▶ **HOW TO COMPLETE THIS TASK**
Give again, word for word, every line in the entries below from the line with "(327, 173) = (385, 152): blue" up to and including the line with "(485, 201) = (557, 254): none", and no other line.

===== AVAILABLE DATA

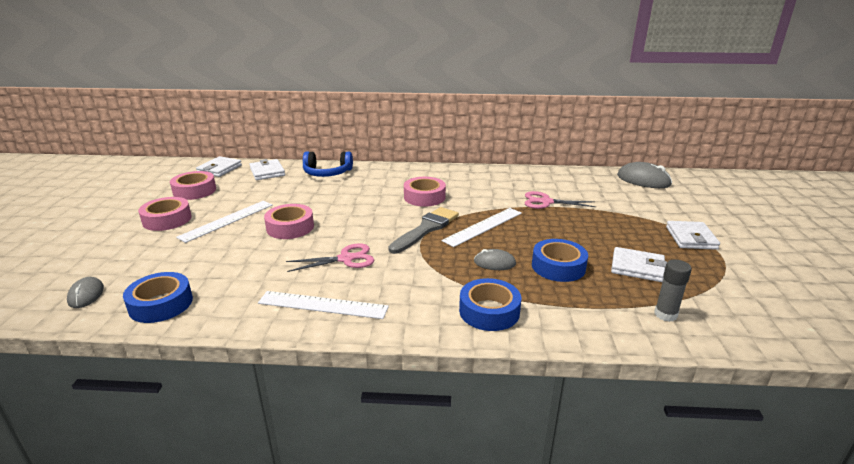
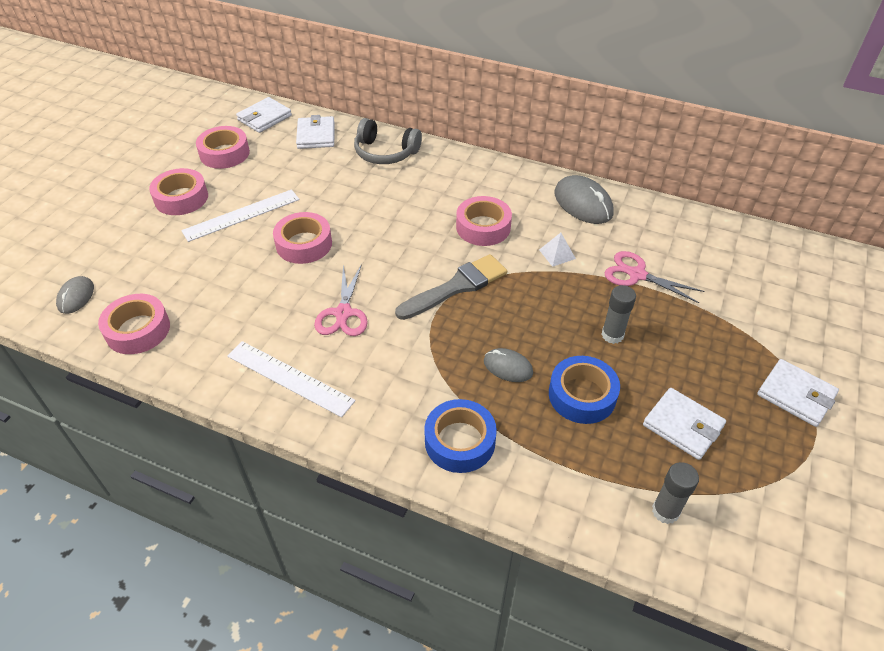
camera: 20 degrees right, 20 degrees up
(161, 304) = (138, 330): blue tape -> pink tape
(327, 173) = (385, 152): blue headphones -> grey headphones
(346, 259) = (343, 313): pink scissors -> pink scissors turned 90 degrees clockwise
(483, 226) = (528, 300): white ruler -> none
(485, 201) = (557, 254): none -> white pyramid
(554, 233) = (612, 335): none -> grey glue stick
(643, 180) = (808, 263): grey mouse -> grey mouse (583, 203)
(691, 238) = (796, 395): white wallet -> white wallet turned 75 degrees counterclockwise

==========

▶ **EXERCISE ANSWER**
(327, 173) = (385, 152): blue headphones -> grey headphones
(346, 259) = (343, 313): pink scissors -> pink scissors turned 90 degrees clockwise
(483, 226) = (528, 300): white ruler -> none
(485, 201) = (557, 254): none -> white pyramid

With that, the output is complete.